### GIVEN ENTRIES
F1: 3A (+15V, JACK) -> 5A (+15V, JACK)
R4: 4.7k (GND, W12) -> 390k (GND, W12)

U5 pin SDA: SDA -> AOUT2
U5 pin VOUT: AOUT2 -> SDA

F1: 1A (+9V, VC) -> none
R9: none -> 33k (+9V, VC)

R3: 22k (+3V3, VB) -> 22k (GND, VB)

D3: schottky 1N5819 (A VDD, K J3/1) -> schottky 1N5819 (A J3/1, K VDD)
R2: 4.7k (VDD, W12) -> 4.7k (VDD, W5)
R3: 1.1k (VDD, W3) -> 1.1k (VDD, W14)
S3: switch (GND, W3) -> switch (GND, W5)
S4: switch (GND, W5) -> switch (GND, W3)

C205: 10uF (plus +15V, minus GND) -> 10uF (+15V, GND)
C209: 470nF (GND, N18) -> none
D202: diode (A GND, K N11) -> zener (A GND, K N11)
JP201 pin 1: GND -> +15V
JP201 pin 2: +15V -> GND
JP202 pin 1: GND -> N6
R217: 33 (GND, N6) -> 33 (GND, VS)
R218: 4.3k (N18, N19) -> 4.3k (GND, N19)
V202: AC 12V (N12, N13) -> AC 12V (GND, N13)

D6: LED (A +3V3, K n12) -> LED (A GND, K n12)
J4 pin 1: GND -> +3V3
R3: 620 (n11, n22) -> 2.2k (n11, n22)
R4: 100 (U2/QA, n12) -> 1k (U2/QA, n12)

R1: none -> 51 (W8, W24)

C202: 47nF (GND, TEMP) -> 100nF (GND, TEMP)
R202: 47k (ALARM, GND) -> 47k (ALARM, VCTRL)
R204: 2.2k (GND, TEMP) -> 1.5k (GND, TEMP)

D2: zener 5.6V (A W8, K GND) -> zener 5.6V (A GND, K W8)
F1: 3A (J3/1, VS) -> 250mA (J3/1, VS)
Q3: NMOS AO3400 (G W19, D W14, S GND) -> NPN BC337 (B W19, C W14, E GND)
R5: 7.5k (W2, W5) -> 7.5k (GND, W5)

### WHAT IS NEEDED
What do the lines above say from the one containing "JP201 pin 2: +15V -> GND" down to the one containing "C202: 47nF (GND, TEMP) -> 100nF (GND, TEMP)"? Return them exactly, both end lines included, and only them.

### TASK OUTPUT
JP201 pin 2: +15V -> GND
JP202 pin 1: GND -> N6
R217: 33 (GND, N6) -> 33 (GND, VS)
R218: 4.3k (N18, N19) -> 4.3k (GND, N19)
V202: AC 12V (N12, N13) -> AC 12V (GND, N13)

D6: LED (A +3V3, K n12) -> LED (A GND, K n12)
J4 pin 1: GND -> +3V3
R3: 620 (n11, n22) -> 2.2k (n11, n22)
R4: 100 (U2/QA, n12) -> 1k (U2/QA, n12)

R1: none -> 51 (W8, W24)

C202: 47nF (GND, TEMP) -> 100nF (GND, TEMP)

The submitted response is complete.